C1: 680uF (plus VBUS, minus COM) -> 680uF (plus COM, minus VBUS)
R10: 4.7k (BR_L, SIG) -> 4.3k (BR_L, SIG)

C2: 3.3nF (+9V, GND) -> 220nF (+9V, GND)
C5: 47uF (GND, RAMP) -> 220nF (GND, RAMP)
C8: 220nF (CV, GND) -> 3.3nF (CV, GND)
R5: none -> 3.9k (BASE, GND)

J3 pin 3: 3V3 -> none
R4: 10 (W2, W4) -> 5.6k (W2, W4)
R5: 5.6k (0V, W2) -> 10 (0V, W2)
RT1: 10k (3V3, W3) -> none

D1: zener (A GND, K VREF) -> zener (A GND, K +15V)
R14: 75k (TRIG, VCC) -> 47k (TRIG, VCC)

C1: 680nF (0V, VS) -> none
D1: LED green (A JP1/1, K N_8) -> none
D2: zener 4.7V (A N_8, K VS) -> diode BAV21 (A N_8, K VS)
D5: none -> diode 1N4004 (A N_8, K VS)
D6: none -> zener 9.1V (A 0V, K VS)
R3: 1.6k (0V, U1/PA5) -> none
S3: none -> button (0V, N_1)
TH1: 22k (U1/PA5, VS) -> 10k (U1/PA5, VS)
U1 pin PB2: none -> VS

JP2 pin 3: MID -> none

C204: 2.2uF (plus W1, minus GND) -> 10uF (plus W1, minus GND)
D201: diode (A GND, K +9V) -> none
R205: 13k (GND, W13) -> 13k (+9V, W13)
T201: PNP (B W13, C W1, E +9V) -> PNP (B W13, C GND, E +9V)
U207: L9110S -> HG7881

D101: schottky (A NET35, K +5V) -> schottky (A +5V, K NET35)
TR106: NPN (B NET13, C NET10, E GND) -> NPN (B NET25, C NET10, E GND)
================
◆ PROBLEM DESCRIPTION
Going through the listing above, tally the lines that contain the word "plus" and state the total alone.

◆ EXPECTED ANSWER
2